- SUPPLIED DATA

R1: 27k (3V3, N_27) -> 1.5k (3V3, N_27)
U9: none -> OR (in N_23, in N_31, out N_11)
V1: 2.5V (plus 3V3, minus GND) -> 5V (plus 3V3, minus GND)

...

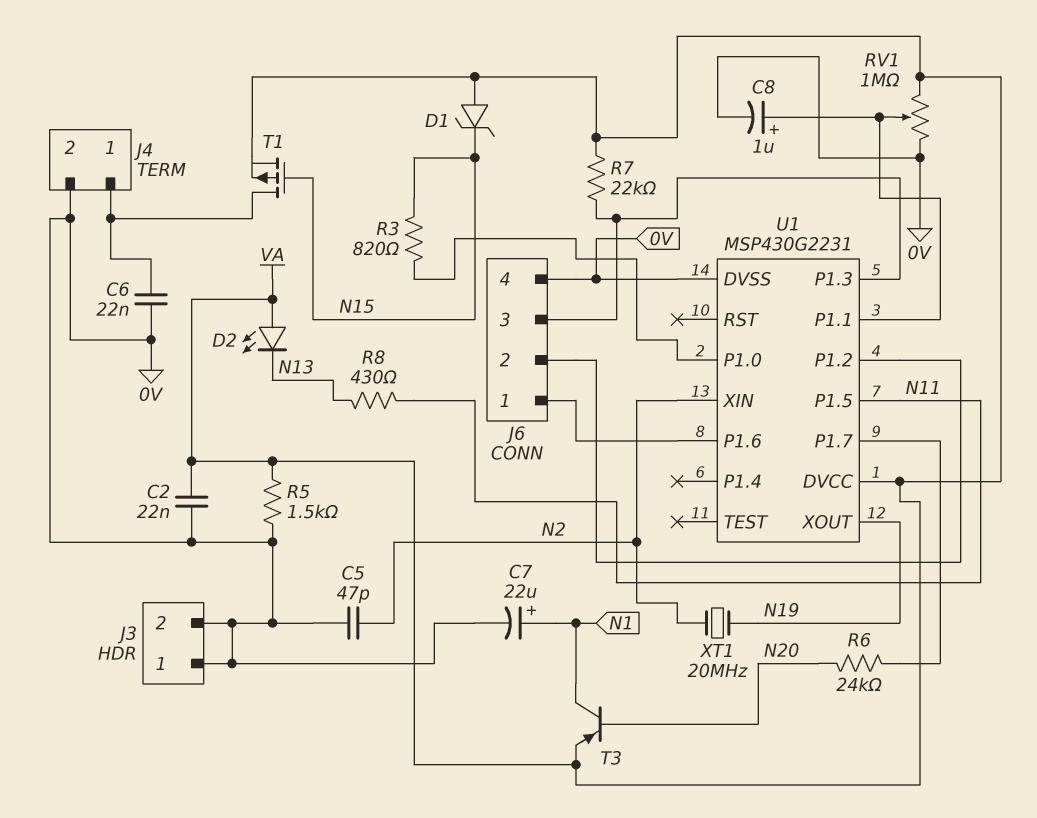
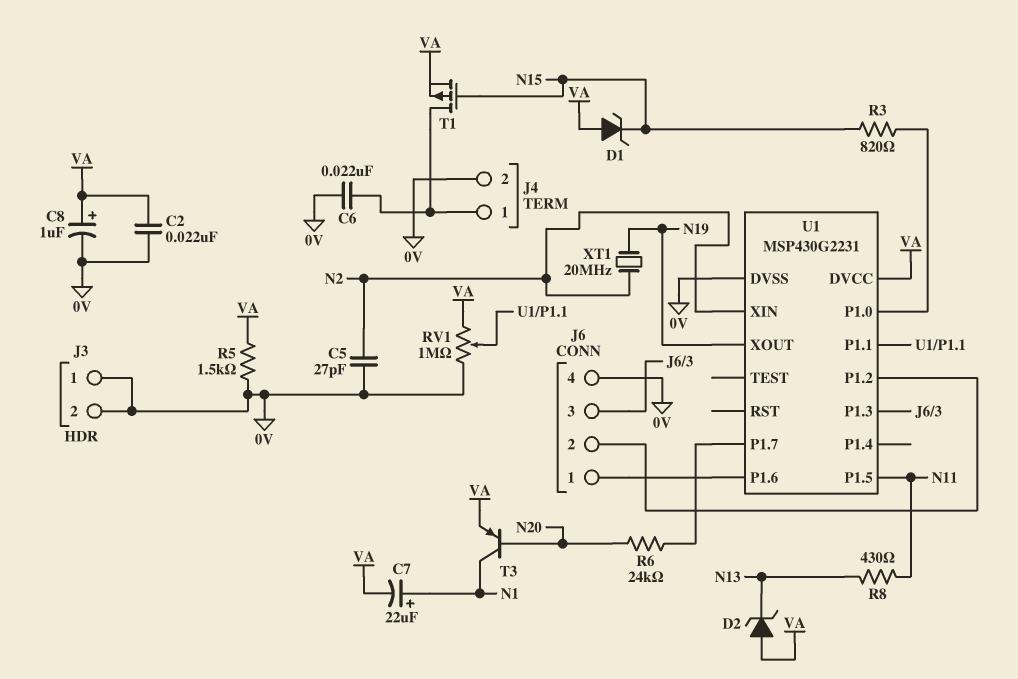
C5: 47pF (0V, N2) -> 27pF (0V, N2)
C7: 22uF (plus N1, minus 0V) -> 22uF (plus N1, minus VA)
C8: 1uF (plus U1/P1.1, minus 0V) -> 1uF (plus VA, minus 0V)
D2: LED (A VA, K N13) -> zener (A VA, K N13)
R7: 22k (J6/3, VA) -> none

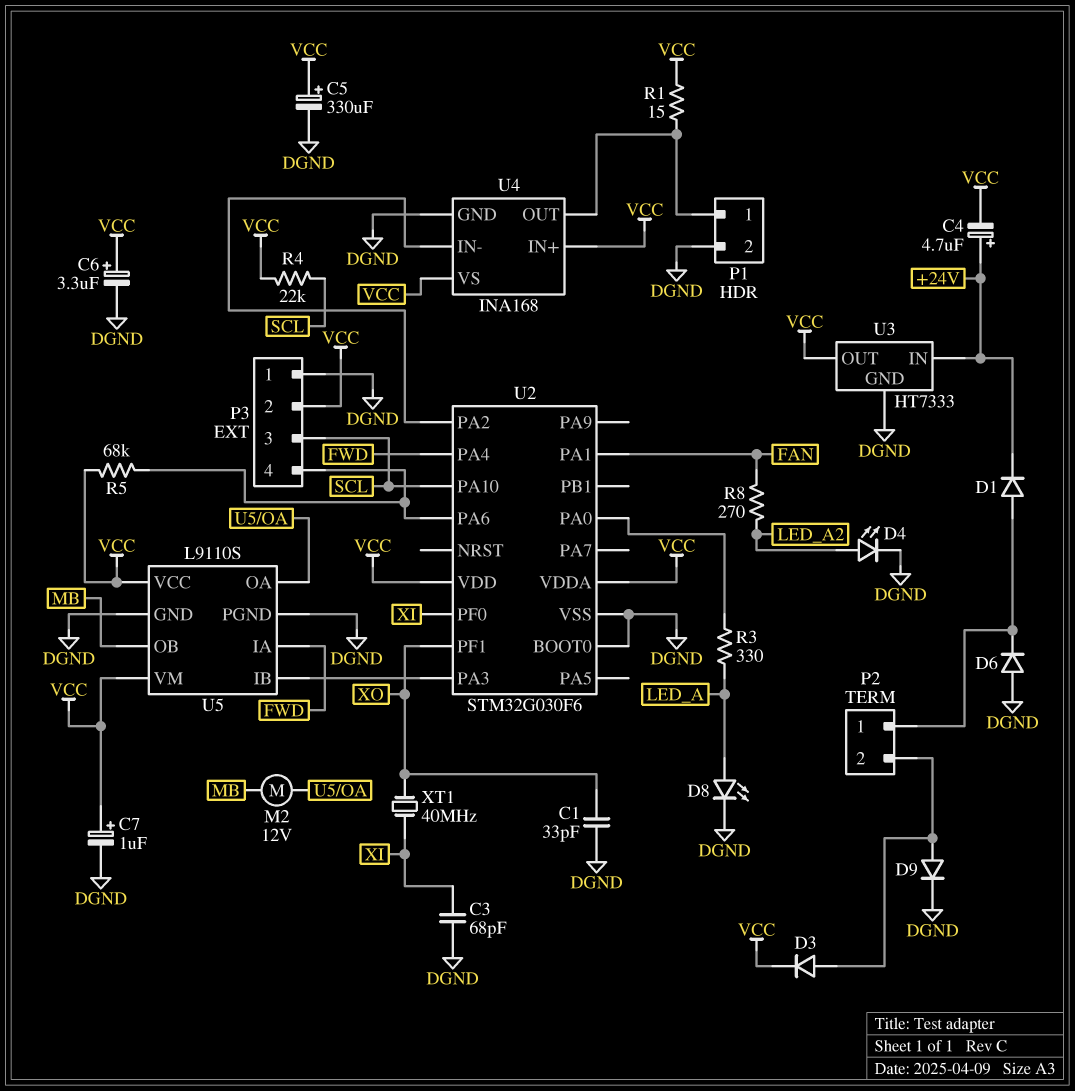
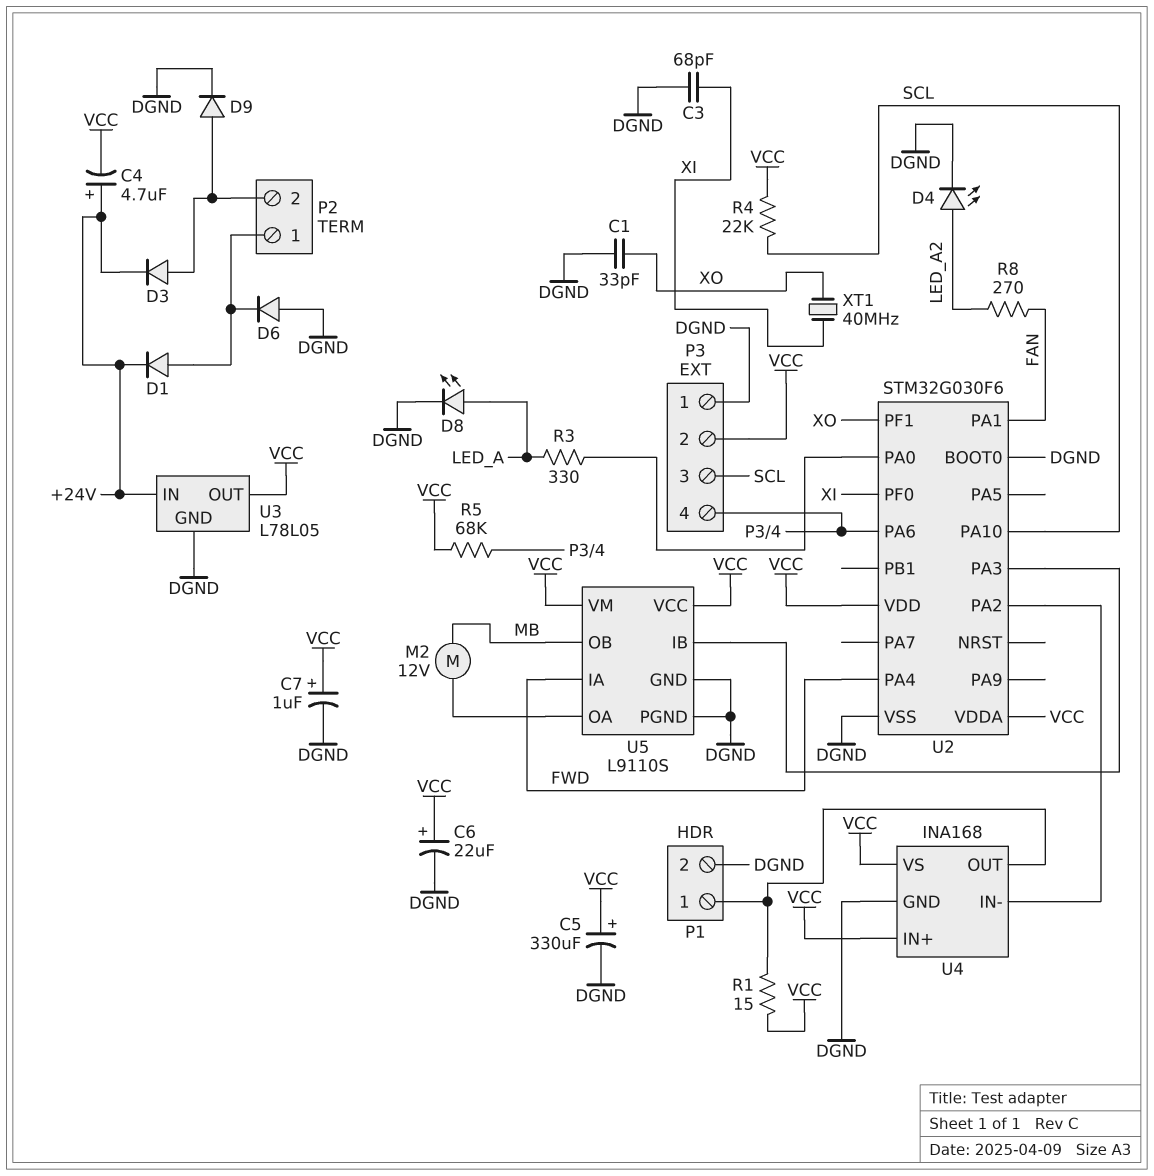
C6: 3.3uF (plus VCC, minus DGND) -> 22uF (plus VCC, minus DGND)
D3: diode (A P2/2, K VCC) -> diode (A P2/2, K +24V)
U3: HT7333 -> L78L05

- PROMPT
Whatever pictures the records hold, omit them; give again exactly the lines from the one containing "C7: 22uF (plus" through the one containing "U3: HT7333 -> L78L05".

- RESULT OF THE EXERCISE
C7: 22uF (plus N1, minus 0V) -> 22uF (plus N1, minus VA)
C8: 1uF (plus U1/P1.1, minus 0V) -> 1uF (plus VA, minus 0V)
D2: LED (A VA, K N13) -> zener (A VA, K N13)
R7: 22k (J6/3, VA) -> none

C6: 3.3uF (plus VCC, minus DGND) -> 22uF (plus VCC, minus DGND)
D3: diode (A P2/2, K VCC) -> diode (A P2/2, K +24V)
U3: HT7333 -> L78L05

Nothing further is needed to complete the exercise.